» **Exercise prompt**:
Return the lines below that contain "BARO".

» **Records for the task**:
· · · · · · ·
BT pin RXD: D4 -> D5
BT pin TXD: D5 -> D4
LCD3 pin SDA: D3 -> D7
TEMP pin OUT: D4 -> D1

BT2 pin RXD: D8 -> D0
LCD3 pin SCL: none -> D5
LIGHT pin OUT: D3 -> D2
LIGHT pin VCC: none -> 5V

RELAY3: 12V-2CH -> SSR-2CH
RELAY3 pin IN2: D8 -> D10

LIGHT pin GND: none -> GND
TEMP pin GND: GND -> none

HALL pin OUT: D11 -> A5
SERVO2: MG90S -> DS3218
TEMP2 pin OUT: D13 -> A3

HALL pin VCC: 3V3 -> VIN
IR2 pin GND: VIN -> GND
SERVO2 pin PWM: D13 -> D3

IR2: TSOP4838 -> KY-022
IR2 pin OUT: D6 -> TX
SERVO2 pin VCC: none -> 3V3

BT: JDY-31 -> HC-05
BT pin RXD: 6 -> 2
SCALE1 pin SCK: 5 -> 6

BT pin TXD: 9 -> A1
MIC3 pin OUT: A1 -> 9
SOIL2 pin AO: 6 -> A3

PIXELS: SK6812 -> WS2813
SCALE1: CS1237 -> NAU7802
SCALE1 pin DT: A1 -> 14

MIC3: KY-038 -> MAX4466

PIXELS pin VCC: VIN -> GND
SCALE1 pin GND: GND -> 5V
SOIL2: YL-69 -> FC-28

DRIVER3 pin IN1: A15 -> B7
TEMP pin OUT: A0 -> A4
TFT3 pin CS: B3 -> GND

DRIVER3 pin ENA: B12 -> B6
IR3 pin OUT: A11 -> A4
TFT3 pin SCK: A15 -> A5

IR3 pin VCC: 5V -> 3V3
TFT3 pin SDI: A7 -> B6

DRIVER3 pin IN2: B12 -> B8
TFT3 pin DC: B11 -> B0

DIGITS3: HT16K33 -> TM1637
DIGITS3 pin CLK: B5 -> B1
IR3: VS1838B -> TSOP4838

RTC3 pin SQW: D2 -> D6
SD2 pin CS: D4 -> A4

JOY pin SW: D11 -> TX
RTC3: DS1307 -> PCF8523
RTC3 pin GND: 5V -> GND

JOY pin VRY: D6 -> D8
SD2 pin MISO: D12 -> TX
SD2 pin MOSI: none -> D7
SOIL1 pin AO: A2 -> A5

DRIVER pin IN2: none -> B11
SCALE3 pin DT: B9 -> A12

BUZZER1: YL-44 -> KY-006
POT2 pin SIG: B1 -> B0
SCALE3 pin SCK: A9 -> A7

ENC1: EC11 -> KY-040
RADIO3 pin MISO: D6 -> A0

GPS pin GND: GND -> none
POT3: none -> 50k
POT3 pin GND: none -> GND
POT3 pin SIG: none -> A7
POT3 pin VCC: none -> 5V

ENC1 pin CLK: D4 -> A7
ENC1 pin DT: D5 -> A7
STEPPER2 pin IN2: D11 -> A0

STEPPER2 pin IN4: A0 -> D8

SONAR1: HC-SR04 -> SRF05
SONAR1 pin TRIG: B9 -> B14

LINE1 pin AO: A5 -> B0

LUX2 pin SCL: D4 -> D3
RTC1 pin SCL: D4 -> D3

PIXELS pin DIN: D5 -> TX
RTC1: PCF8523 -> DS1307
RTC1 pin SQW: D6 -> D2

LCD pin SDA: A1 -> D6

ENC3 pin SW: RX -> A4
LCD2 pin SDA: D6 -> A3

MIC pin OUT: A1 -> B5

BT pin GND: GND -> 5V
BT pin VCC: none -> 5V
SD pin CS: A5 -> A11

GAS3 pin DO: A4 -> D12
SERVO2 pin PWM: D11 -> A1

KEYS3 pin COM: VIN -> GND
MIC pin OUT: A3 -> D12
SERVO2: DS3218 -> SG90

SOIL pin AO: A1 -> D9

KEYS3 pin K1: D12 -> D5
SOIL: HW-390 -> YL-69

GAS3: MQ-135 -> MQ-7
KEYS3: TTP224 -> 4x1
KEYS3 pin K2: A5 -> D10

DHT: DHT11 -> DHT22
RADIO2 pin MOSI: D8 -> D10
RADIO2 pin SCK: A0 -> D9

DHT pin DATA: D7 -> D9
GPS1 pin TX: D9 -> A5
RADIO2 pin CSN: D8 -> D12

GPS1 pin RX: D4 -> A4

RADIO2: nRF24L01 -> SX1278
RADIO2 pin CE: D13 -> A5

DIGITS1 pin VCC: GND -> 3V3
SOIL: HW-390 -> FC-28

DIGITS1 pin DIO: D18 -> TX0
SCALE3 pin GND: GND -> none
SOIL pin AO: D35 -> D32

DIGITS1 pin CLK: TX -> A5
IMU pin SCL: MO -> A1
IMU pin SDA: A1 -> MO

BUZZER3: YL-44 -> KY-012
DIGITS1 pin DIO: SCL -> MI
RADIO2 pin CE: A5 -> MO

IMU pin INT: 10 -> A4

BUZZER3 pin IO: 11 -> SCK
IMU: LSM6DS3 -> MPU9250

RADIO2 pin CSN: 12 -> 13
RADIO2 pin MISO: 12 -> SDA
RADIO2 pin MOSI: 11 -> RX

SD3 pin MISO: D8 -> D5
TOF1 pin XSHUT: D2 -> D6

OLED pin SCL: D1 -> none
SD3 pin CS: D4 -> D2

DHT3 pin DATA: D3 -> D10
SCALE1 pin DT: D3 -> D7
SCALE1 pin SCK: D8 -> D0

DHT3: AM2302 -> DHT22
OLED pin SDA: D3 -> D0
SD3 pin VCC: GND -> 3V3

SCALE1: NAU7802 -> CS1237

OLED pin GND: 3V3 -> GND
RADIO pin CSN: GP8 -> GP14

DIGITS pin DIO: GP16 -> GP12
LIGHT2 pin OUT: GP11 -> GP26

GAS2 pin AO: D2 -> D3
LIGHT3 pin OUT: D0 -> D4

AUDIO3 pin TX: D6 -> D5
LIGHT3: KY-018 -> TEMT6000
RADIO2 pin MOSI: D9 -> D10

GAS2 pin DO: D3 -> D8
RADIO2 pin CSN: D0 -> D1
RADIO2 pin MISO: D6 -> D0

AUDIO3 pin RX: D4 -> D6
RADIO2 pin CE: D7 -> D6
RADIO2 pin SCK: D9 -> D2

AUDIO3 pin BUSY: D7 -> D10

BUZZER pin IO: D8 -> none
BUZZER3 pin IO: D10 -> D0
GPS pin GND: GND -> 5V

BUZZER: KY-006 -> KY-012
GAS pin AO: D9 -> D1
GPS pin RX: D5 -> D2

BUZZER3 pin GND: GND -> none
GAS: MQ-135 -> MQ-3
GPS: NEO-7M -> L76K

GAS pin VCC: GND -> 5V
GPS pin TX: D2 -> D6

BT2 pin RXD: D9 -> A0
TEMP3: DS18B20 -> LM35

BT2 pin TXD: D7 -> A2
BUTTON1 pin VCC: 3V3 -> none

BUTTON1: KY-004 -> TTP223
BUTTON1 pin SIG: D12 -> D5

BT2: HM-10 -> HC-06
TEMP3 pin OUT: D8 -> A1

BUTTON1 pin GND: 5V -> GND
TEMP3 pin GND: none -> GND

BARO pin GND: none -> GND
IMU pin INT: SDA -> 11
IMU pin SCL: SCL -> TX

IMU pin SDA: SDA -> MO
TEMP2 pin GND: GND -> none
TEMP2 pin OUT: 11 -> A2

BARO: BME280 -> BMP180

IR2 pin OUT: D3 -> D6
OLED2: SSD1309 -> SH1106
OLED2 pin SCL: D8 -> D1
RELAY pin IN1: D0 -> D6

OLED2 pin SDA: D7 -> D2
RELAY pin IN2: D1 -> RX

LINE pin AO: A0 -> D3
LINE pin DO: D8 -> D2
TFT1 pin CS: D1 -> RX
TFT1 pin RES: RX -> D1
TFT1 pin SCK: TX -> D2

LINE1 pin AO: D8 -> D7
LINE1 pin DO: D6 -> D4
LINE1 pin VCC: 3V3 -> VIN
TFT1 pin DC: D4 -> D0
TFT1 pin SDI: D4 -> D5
· · · · · · ·
» **Response**:
BARO pin GND: none -> GND
BARO: BME280 -> BMP180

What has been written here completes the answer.